EXTRACTED MATERIAL:
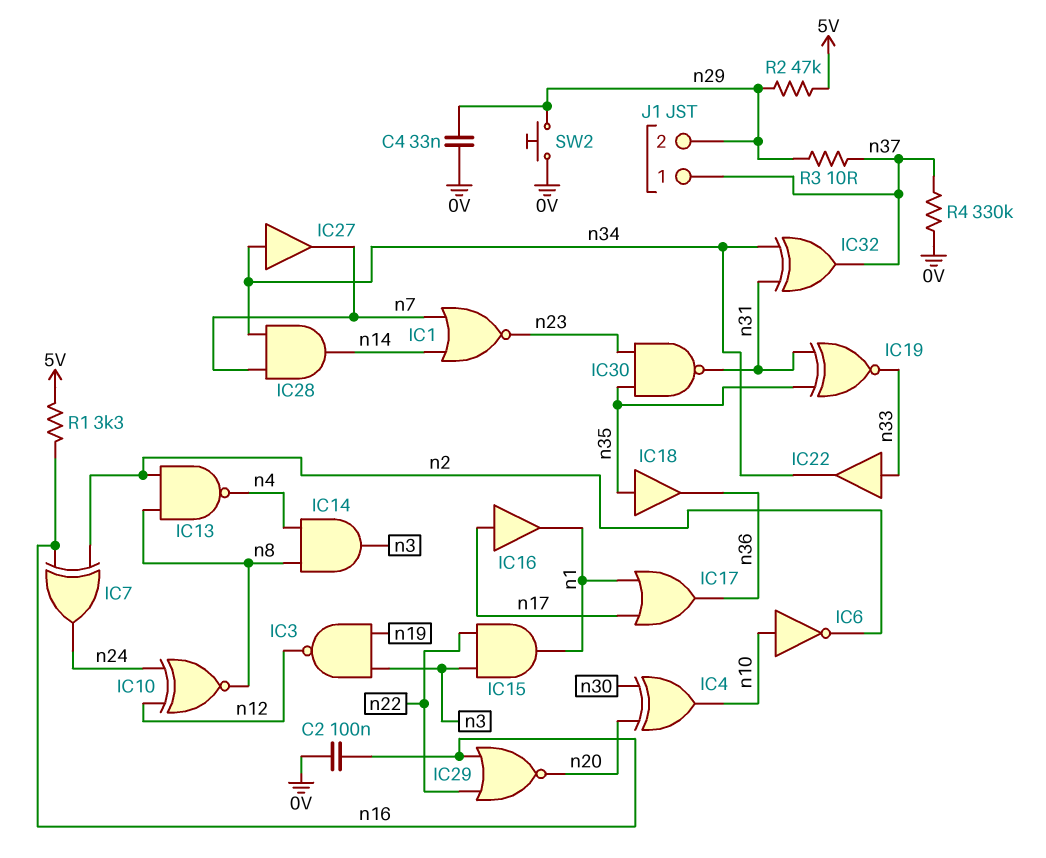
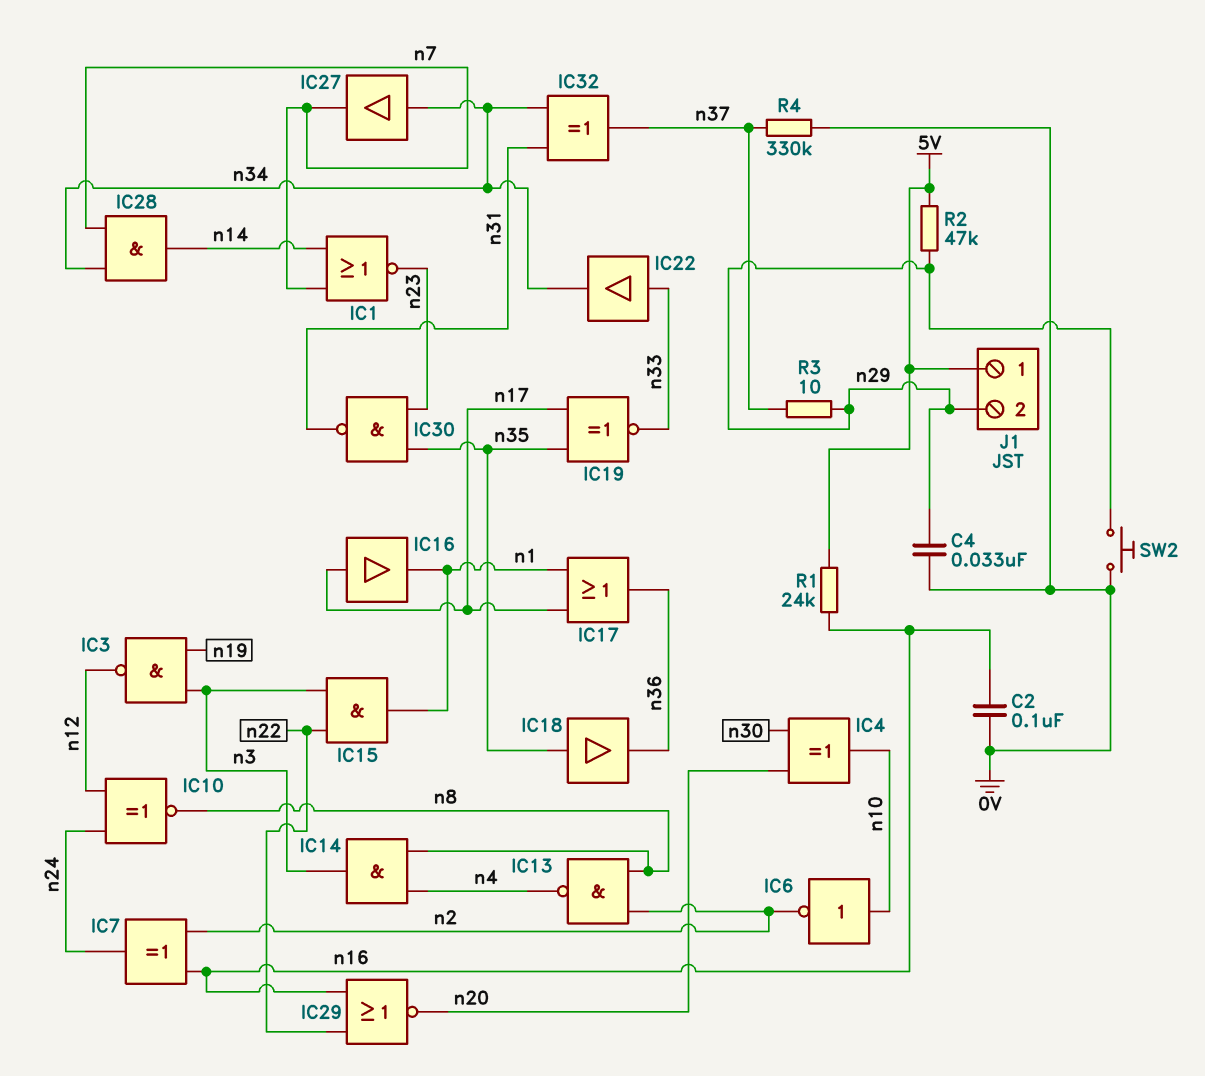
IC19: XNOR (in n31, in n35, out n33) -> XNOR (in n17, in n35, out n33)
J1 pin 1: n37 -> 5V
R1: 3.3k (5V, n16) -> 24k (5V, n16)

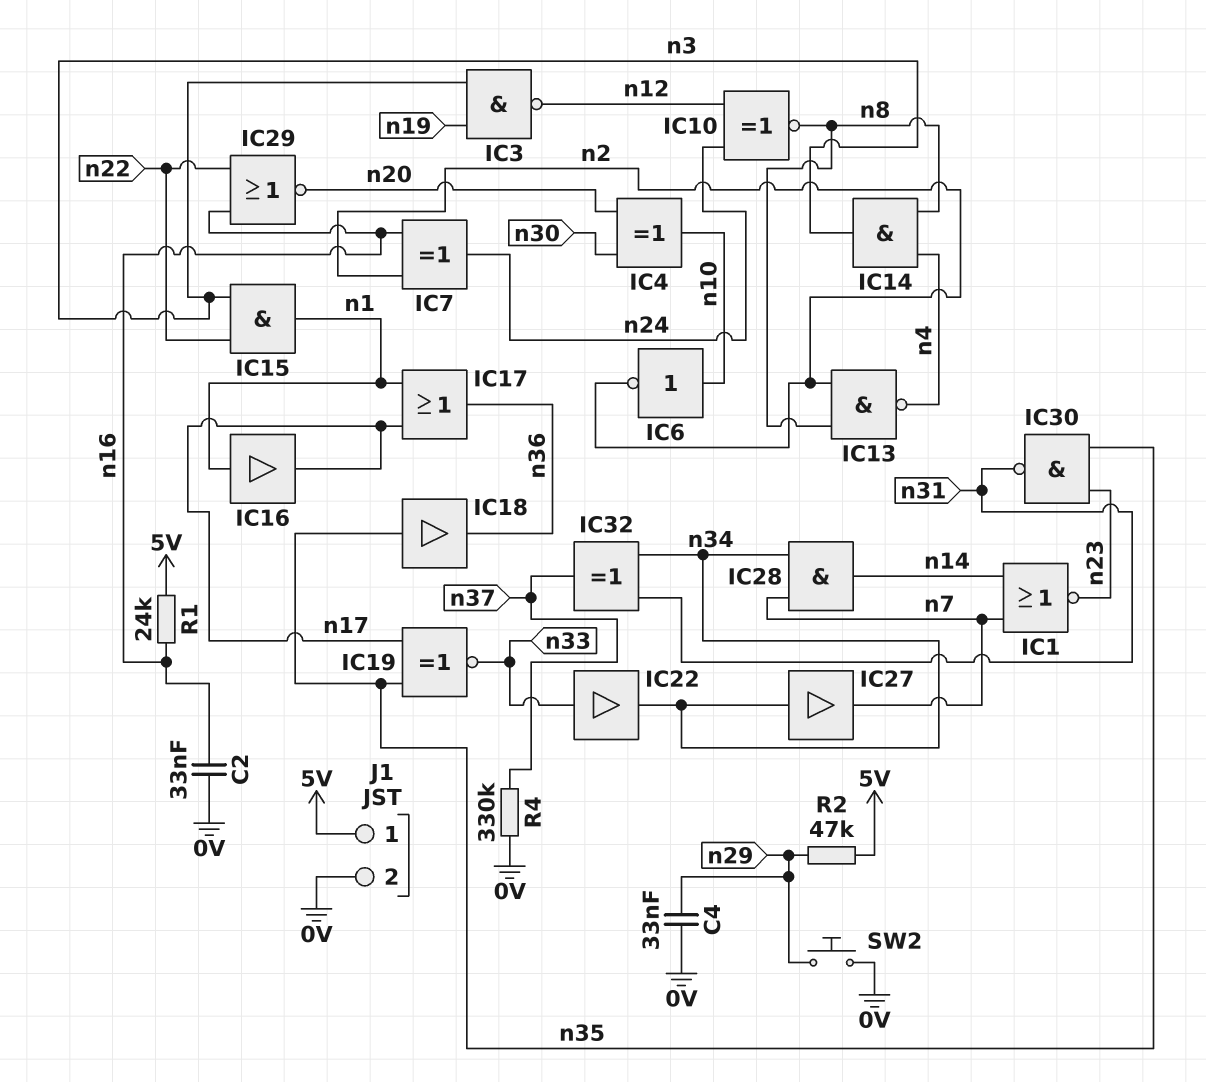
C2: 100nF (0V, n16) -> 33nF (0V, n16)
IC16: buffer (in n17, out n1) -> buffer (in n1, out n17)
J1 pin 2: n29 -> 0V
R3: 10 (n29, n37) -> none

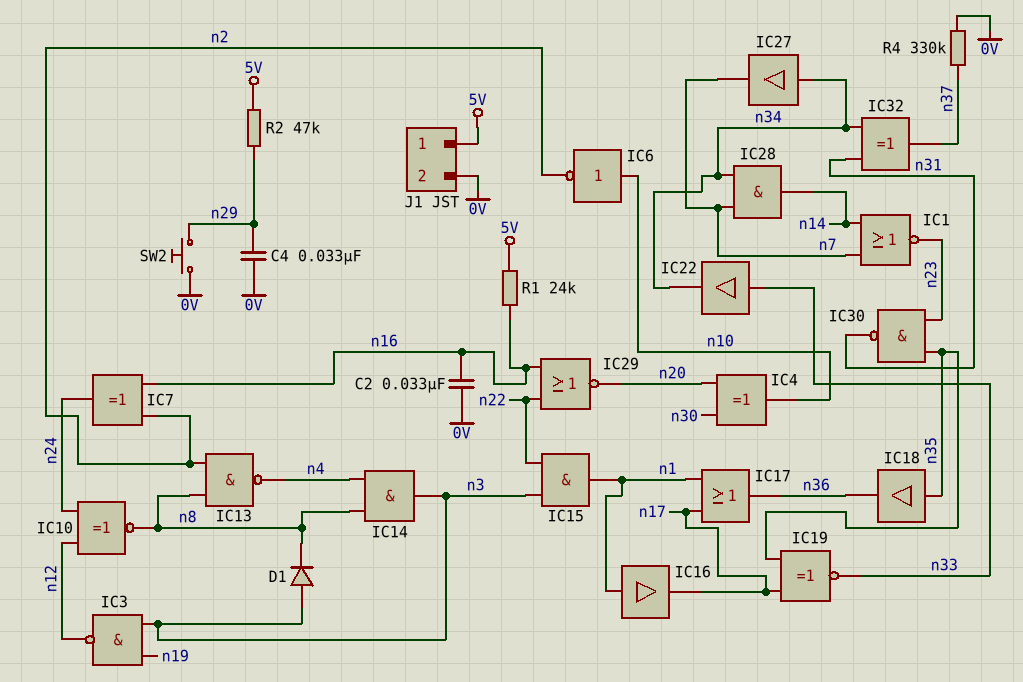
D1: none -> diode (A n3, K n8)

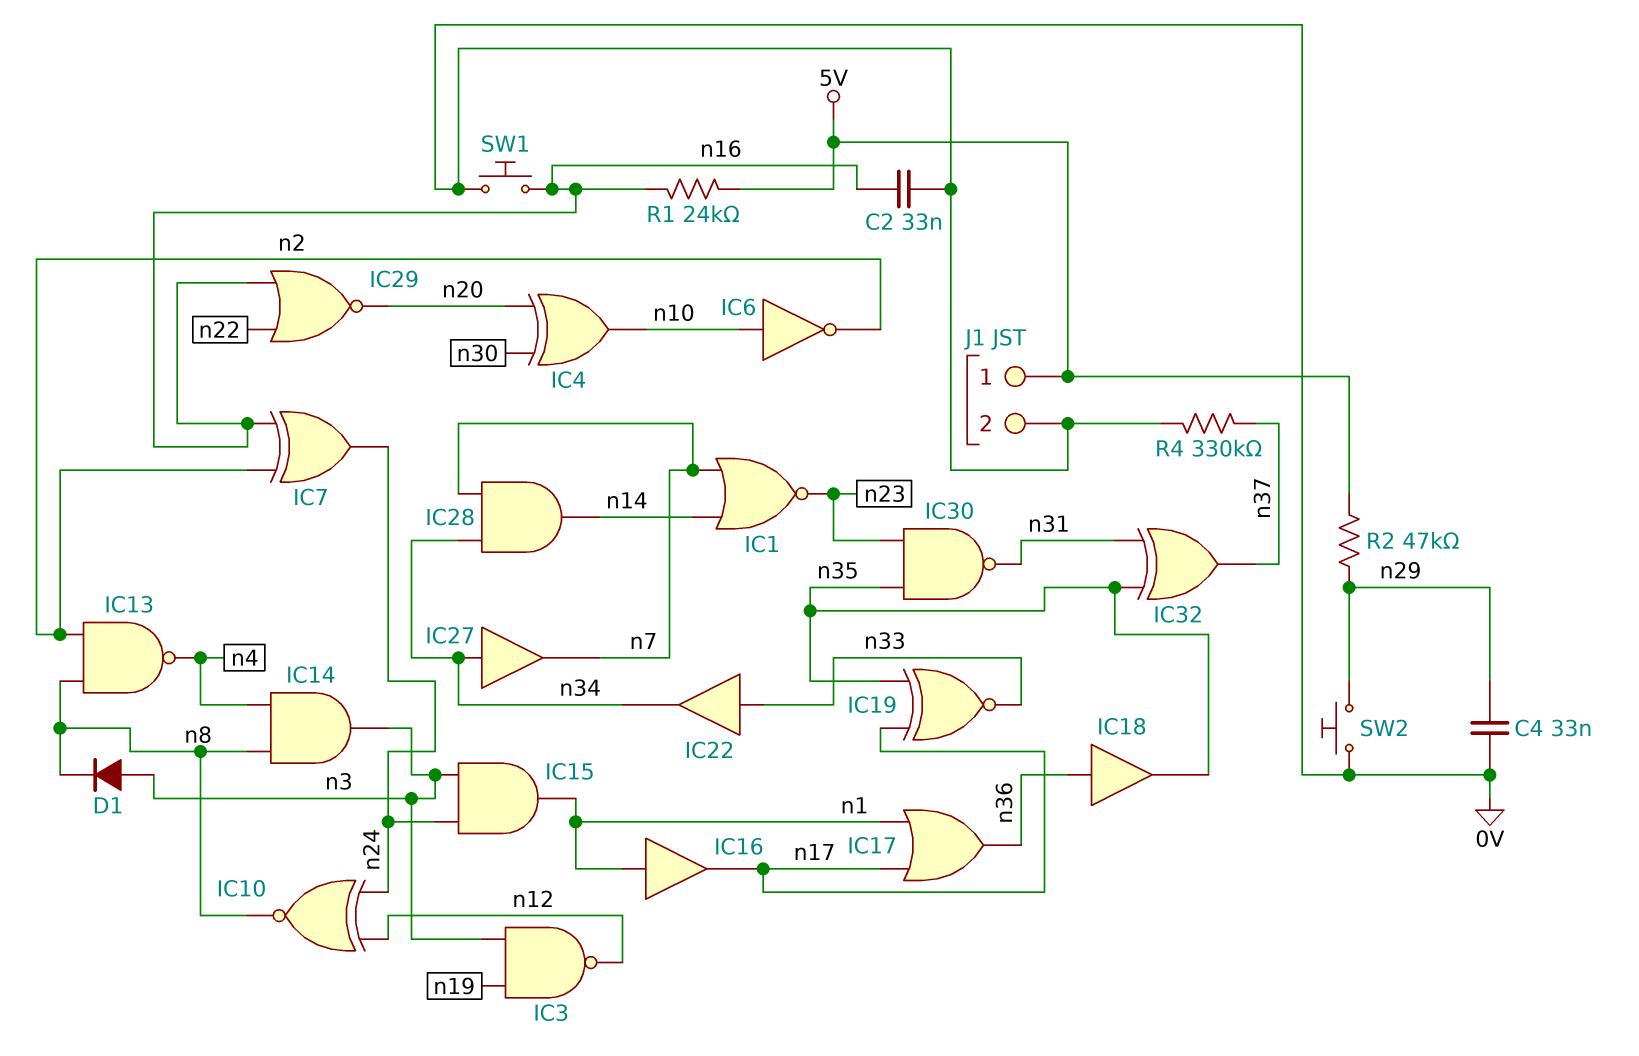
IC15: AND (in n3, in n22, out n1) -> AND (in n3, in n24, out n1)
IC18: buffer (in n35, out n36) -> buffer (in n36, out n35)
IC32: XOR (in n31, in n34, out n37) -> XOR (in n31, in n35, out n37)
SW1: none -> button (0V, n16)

YOUR OBJECTIVE:
Exactly as written above, print every record, and keep the pictures out.

REPLY:
IC19: XNOR (in n31, in n35, out n33) -> XNOR (in n17, in n35, out n33)
J1 pin 1: n37 -> 5V
R1: 3.3k (5V, n16) -> 24k (5V, n16)

C2: 100nF (0V, n16) -> 33nF (0V, n16)
IC16: buffer (in n17, out n1) -> buffer (in n1, out n17)
J1 pin 2: n29 -> 0V
R3: 10 (n29, n37) -> none

D1: none -> diode (A n3, K n8)

IC15: AND (in n3, in n22, out n1) -> AND (in n3, in n24, out n1)
IC18: buffer (in n35, out n36) -> buffer (in n36, out n35)
IC32: XOR (in n31, in n34, out n37) -> XOR (in n31, in n35, out n37)
SW1: none -> button (0V, n16)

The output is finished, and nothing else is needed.